EXERCISE AIM:
All of the listing is to be written out word for word, with the pictures left out.

DATA EXTRACT:
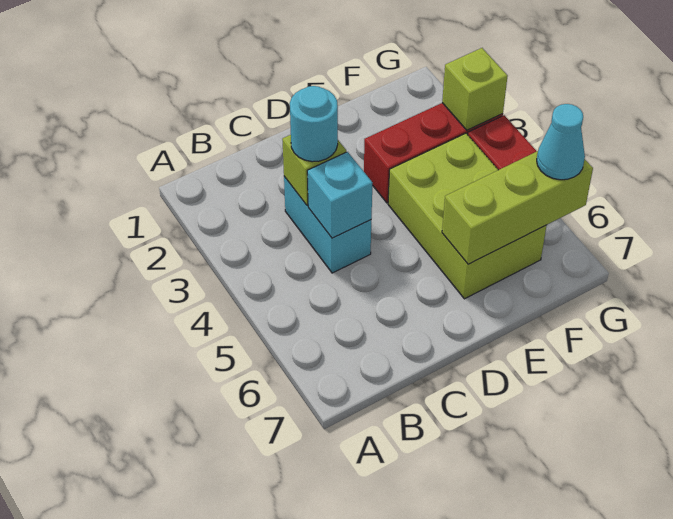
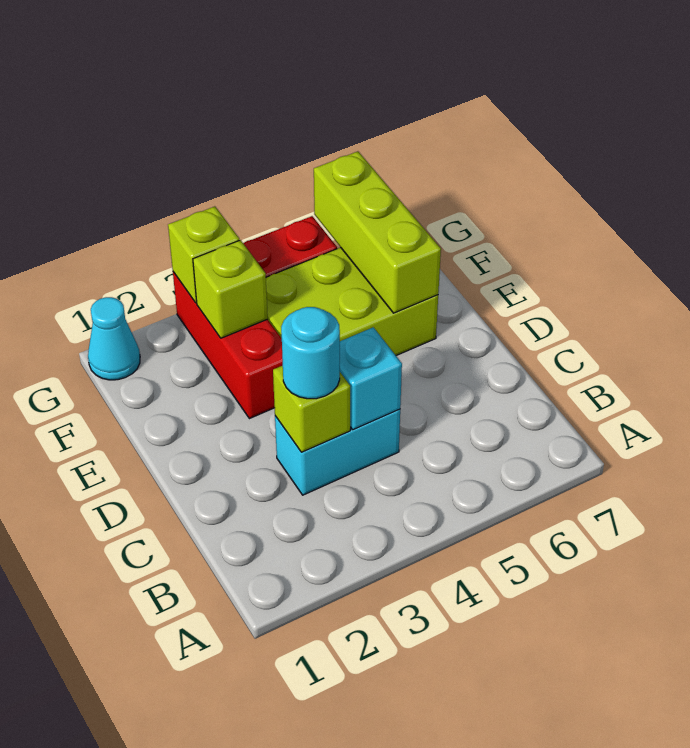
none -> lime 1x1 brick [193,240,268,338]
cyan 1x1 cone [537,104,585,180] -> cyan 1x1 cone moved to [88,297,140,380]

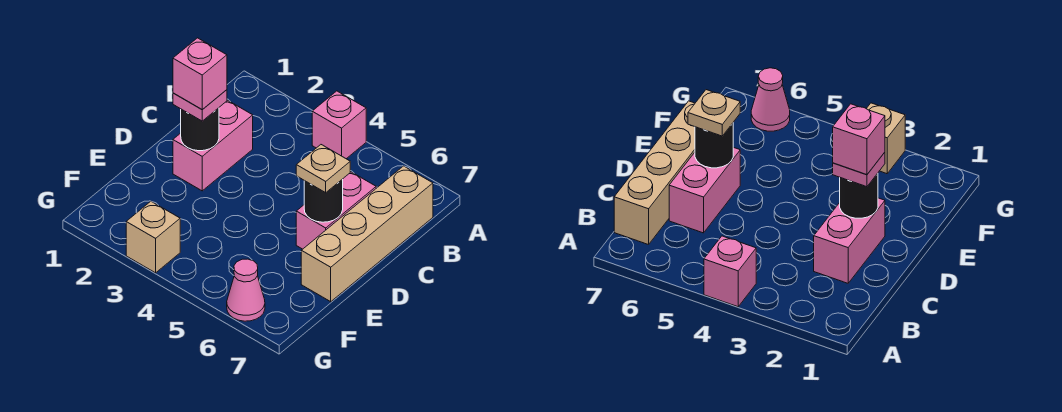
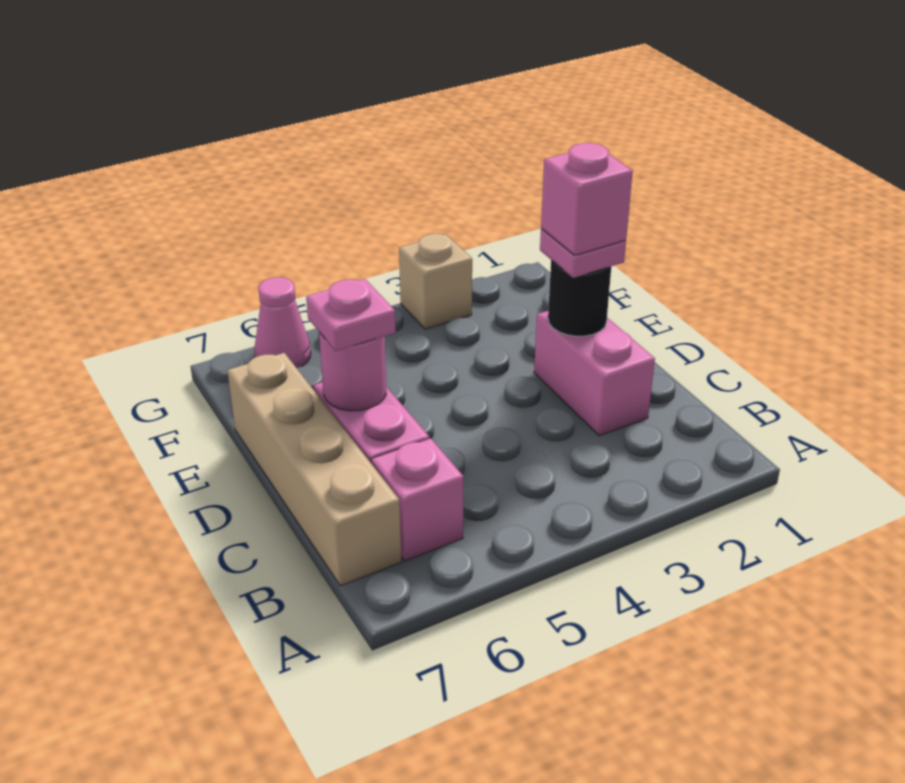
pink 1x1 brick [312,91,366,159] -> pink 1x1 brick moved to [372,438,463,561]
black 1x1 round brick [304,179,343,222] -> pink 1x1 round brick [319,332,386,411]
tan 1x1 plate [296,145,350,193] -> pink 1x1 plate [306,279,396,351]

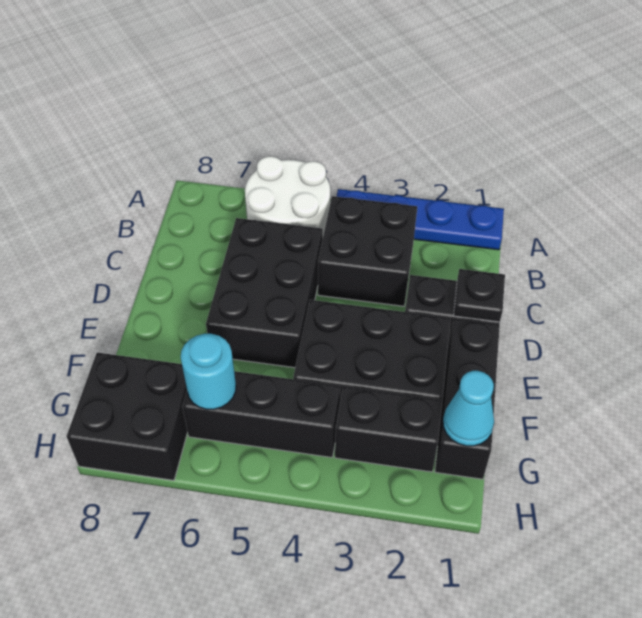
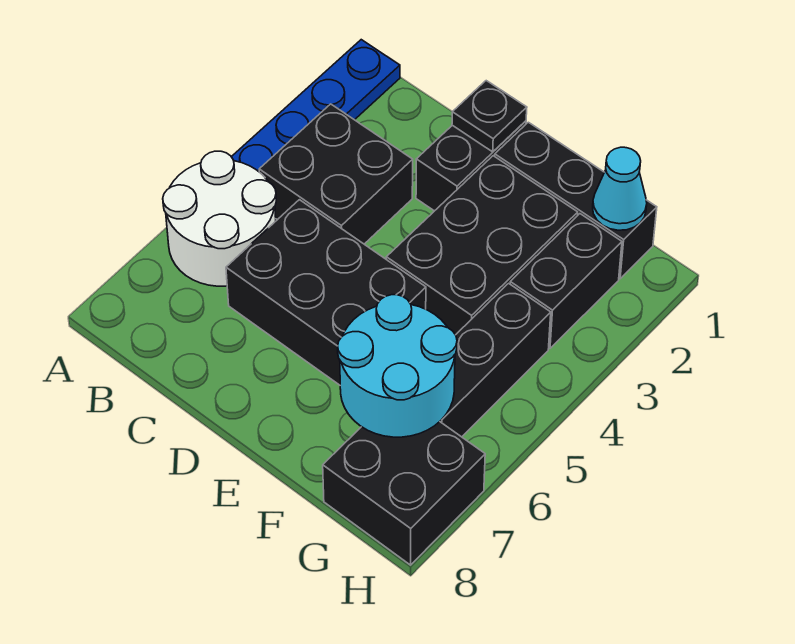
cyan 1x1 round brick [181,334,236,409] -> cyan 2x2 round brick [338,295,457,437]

TASK ANSWER:
none -> lime 1x1 brick [193,240,268,338]
cyan 1x1 cone [537,104,585,180] -> cyan 1x1 cone moved to [88,297,140,380]

pink 1x1 brick [312,91,366,159] -> pink 1x1 brick moved to [372,438,463,561]
black 1x1 round brick [304,179,343,222] -> pink 1x1 round brick [319,332,386,411]
tan 1x1 plate [296,145,350,193] -> pink 1x1 plate [306,279,396,351]

cyan 1x1 round brick [181,334,236,409] -> cyan 2x2 round brick [338,295,457,437]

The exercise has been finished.